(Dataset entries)
________________________
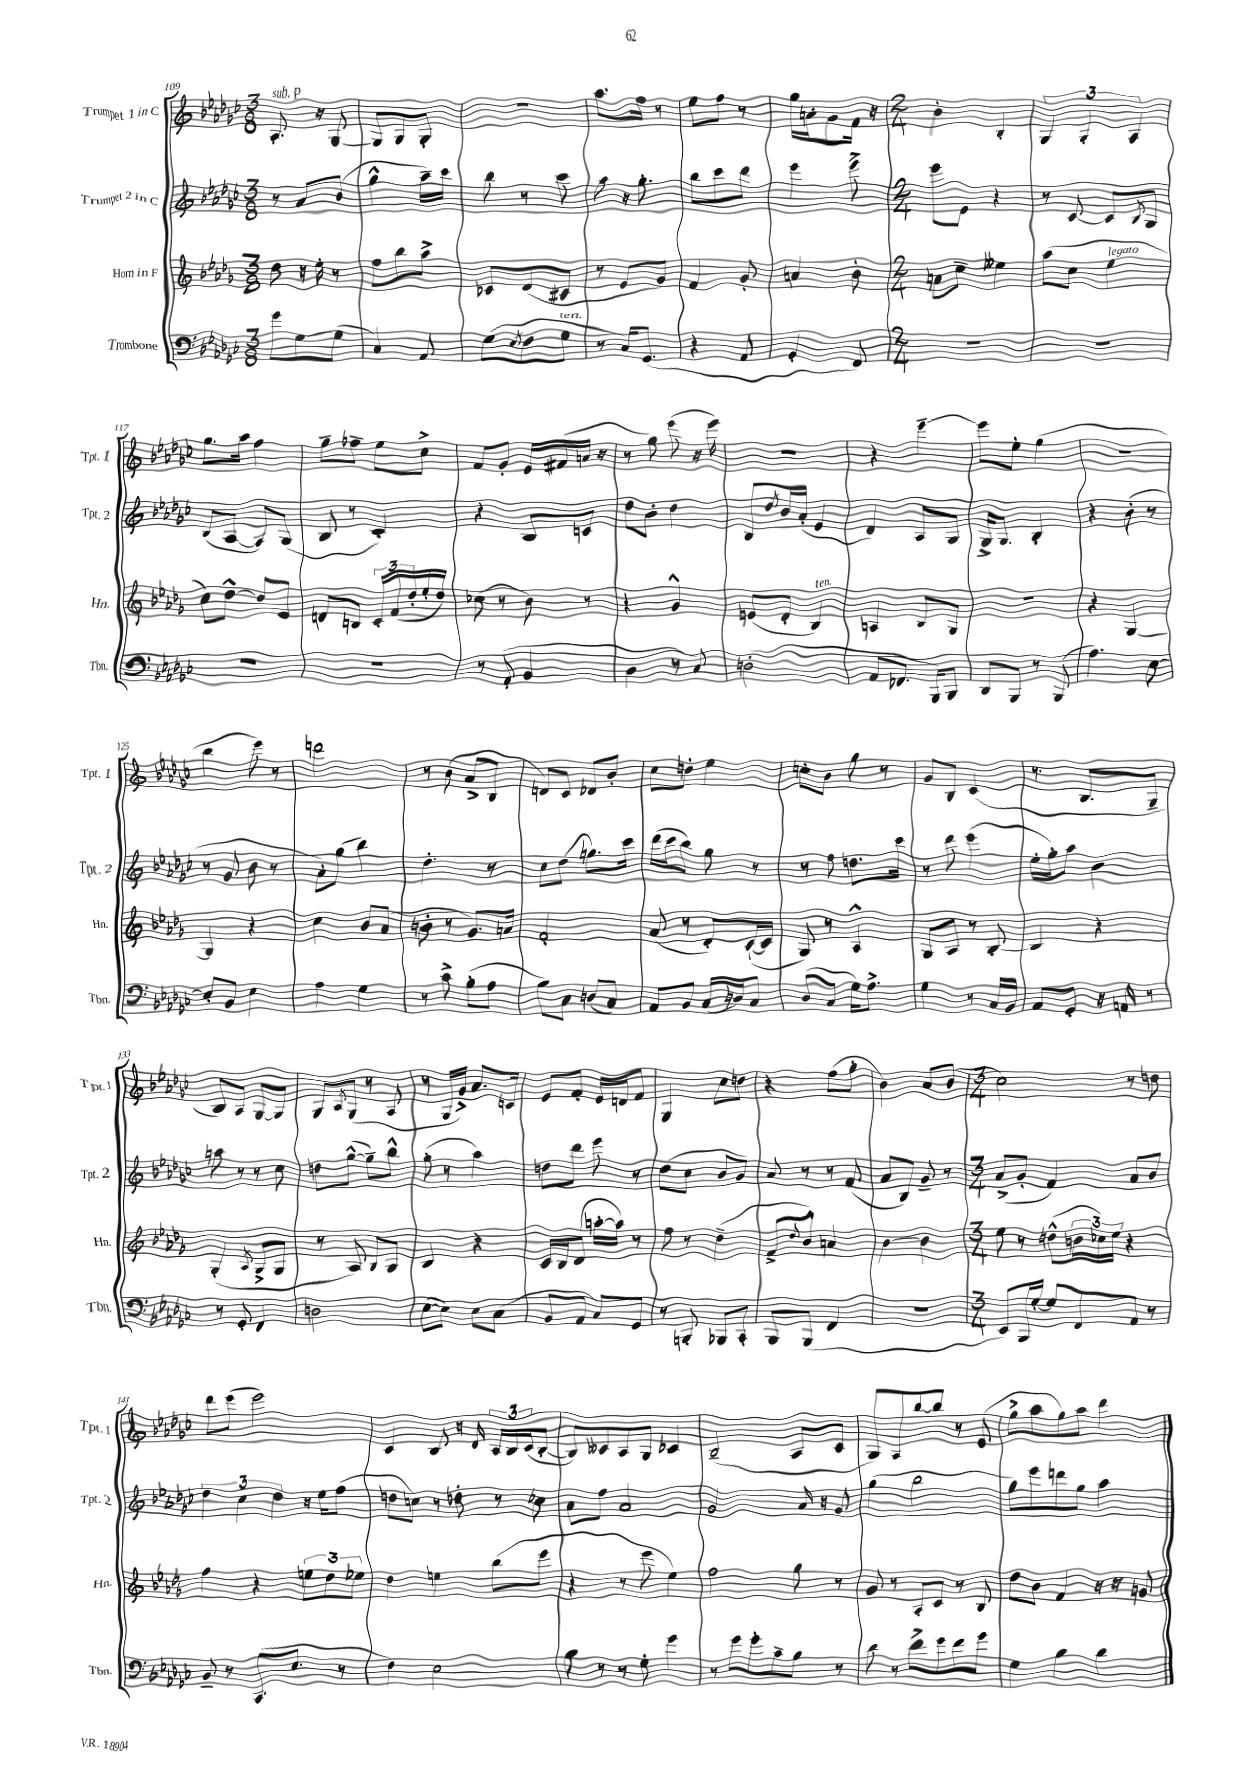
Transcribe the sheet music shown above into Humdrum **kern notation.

**kern	**kern	**kern	**kern
*staff4	*staff3	*staff2	*staff1
*clefF4	*clefG2	*clefG2	*clefG2
*k[b-e-a-d-g-c-]	*k[b-e-a-d-g-]	*k[b-e-a-d-g-c-]	*k[b-e-a-d-g-c-]
*M3/8	*M3/8	*M3/8	*M3/8
8g-	8dd-	8r	8.A-'
[8G-	16r	8a-	.
.	16ee-'	.	16r
(8G-]	8r	(8b-	[8G-
=	=	=	=
4C-)	8ff	4gg-^^	8G-]
.	8bb-	.	8G-
8AA-	8aa-^	16aa-~)	8G-'
.	.	16ccc-	.
=	=	=	=
(8G-	8c-	8bb-	4.r
8qE-	.	.	.
8F	(8d-	8r	.
8G-	8c#	8ccc-	.
=	=	=	=
8r	8r	8aa-	8.aa-
16C-)	8e-	16r	.
(8.GG-	.	8.gg-'	16ff
.	8g-)	.	8r
=	=	=	=
4r	4f	8bb-	8ee-
.	.	8ccc-	8ff
8AA-	8g-'	8ddd-	8r
=	=	=	=
4GG-'	4a	4eee-	16gg-
.	.	.	16a'
.	.	.	8g-
8FF)	8b-'	8eee-^	16f
.	.	.	16r
=	=	=	=
*M2/4	*M2/4	*M2/4	*M2/4
2r	8a	8eee-	4b-'
.	8cc~	8e-	.
.	4ee--	4r	4B-'
=	=	=	=
2r	(8aa-	8r	6G-
.	8cc	[8c-	.
.	.	.	6G-'
.	4ee-	8c-]	.
.	.	.	6A-
.	.	8qB-	.
.	.	8G-	.
=	=	=	=
2r	8cc)	(8B-	8.gg-
.	[8dd-^^	[8A-	.
.	.	.	16aa-
.	8dd-]	8A-])	4ff
.	8e-	(8G-	.
=	=	=	=
2r	8d	8B-	8gg-~
.	8B	8r	8ff-~
.	24c'	4c-')	8ee-
.	(24f	.	.
.	24dd-'	.	.
.	16ee-'	.	8cc-^
.	16dd-)	.	.
=	=	=	=
8r	(8cc-	4r	8f
(8AA-'	8r	.	8g-'
4BB-	8b-)	8B-	16e-
.	.	.	(16f#
.	8r	8c	16a
.	.	.	16r
=	=	=	=
4D-	4r	8dd-	8r
.	.	8b-'	8gg-)
8r	4g-^^	4dd-	(8eee-
8C-)	.	.	16r
.	.	.	16eee-)
=	=	=	=
(2D'	(8e	8B-	2r
.	.	8qdd-	.
.	8d-'	16b-	.
.	.	(16a-'	.
.	4B-)	4e-	.
=	=	=	=
8AA-	4A	4d-)	4r
8.FF-	.	.	.
.	8B-	8A-	[4eee-~
16BBB-)	.	.	.
8BBB-	8G-	8G-	.
=	=	=	=
8DD-	2r	16G-^	8eee-]
.	.	8.G-	.
8BBB-	.	.	8ee-'
8r	.	4B-'	(4gg-
(8BBB-	.	.	.
=	=	=	=
4.A-)	4r	4r	2r
.	[4G-	(8b-'	.
[8E-	.	8r	.
=	=	=	=
8E-']	4G-]	8r	4bb-
8BB-	.	8g-	.
4E-	4r	8b-	8eee-)
.	.	8r	8r
=	=	=	=
4A-	4cc	8a-')	2ddd
.	.	(8gg-	.
4G-	8b-	4bb-)	.
.	(8a-	.	.
=	=	=	=
8r	8b'	4.dd-'	8r
8c-^	8r	.	(8b-
(8B-'	8.g-)	.	8a-^
8A-	.	8r	8B-
.	16a	.	.
=	=	=	=
8B-)	2f'	8cc-	8d)
8C-	.	(8dd-	8c-
(8D	.	8.gg)	8d-
8C-)	.	.	8b-'
.	.	16ccc-	.
=	=	=	=
8AA-	(8a-	(16ddd-	8cc-
.	.	16ccc-	.
8BB-	8r	8bb-)	8dd'
(16C-	8d-')	8gg-	4ee-
16D)	.	.	.
8C-	([16c`	8r	.
.	16c]	.	.
=	=	=	=
(8D-	8G-)	8r	8cc'
8C-	8r	8ff	8b-
16G-)	4A-^^	8.dd	8gg-
8.A-^	.	.	.
.	.	.	8r
.	.	16ccc-	.
=	=	=	=
4G-	8G-	8r	8g-
.	8A-	8ddd-	8B-
8r	8r	(4eee-	(4c-
16C-	[8B-'	.	.
16BB-	.	.	.
=	=	=	=
8AA-	4B-]	16ee-'	8.r
.	.	16gg-')	.
8GG-'	.	8aa-	.
.	.	.	8.B-
16r	4r	4b-	.
16AA	.	.	.
8r	.	.	8G-~
=	=	=	=
8r	(4G-'	8aa	8B-)
8GG-'	.	8r	8A-
.	8qA-	.	.
4FF	8G-^	8r	[8G-
.	8G-	8cc-	8G-]
=	=	=	=
2D	8r	8dd	8G-
.	.	.	8qA-
.	8A-)	([8gg-^^	(8G-
.	8B-	8gg-~])	8r
.	8G-	8bb-^^	8A-
=	=	=	=
([8E-	4B-	(8gg-'	8r
8E-])	.	8r	16G-
.	.	.	16g-^)
8E-	4r	4aa-)	8.a-
(8C-	.	.	.
.	.	.	16c
=	=	=	=
8BB-	16c	8dd	8e-
.	16B-	.	.
8AA-	(8d-	8ddd-	8f'
8C-)	[16aa'	8eee-	16e-
.	16aa])	.	16d
8GG-	8r	8r	8f
=	=	=	=
8r	8ff	(8dd-	4G-
8BBB'	8r	8cc-	.
8BBB-	(4dd-~	8b-	8cc-
8CC-'	.	8g-)	8dd
=	=	=	=
8BBB-	8f^	8a-	4r
.	8qqdd-	.	.
(8BBB-	8b-^^)	8r	.
4FF	4a	8r	(8ff
.	.	(8f	8gg-'
=	=	=	=
2r	[4b-	8a-	4b-)
.	.	8B-)	.
.	4b-]	8g-~	8a-
.	.	8r	(8b-
=	=	=	=
*M3/4	*M3/4	*M3/4	*M3/4
8EE-)	8ee-	(8a-^	2cc-)
16BBB-	8r	8g-'	.
[16G-'	.	.	.
8G-]	(8dd^^	4f)	.
8FF	24b	.	.
.	24cc-)	.	.
.	24ee-	.	.
8AA-	4r	8a-	8r
8r	.	8b-	8dd
=	=	=	=
8BB-~	4ff	6dd-	8ddd-
8r	.	.	(8eee-
.	.	6cc-	.
(8.CC-	4r	.	2eee-)
.	.	6dd-	.
8.E-	.	.	.
.	12ee	16r	.
.	.	16ee-	.
.	12dd-	.	.
8r	.	(8ff	.
.	12ee-	.	.
=	=	=	=
4F)	4dd-	8dd	4c-
.	.	8cc)	.
2E-	4ee	8r	8B-
.	.	8dd-'	16r
.	.	.	16d-
.	(8bb-	8r	24A-
.	.	.	24B-
.	.	.	(24c-
.	8eee-	8cc-	[8B-'
=	=	=	=
8B-	4r	8a-	8B-])
8r	.	8ff	8c--
8r	8r	2a-	8A-
8G-'	8eee-	.	8G-
4g-	4ee-)	.	4c-
=	=	=	=
8r	2ff	2g-	(2B-~
8g-	.	.	.
8g-'	.	.	.
8c-~	.	.	.
8B-	8gg-	16a-	8A-
.	.	16r	.
8r	8r	8g-	8c-
=	=	=	=
8d-	8g-	(4gg-	8G-)
8r	8r	.	8A-
8f^	8A-'	2bb-	[8bb-
8g-	8c	.	8bb-]
8f	8r	.	8r
8g-	8B-	.	(8e-
=	=	=	=
4G-	8dd-	8gg-)	8gg-^
.	8b-	8eee-	8aa-
4B-	4f	8ddd	8gg-)
.	.	8gg-	8aa-
4d-	16r	4aa-	4ddd-
.	16r	.	.
.	8g	.	.
==	==	==	==
*-	*-	*-	*-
________________________
WHAT IS BEING ASKED | Which of the rows above contain the string "kern", counting only matches in the same case? Extract each of those rows in full.

WORKED ANSWER |
Transcribe the sheet music shown above into Humdrum **kern notation.
**kern	**kern	**kern	**kern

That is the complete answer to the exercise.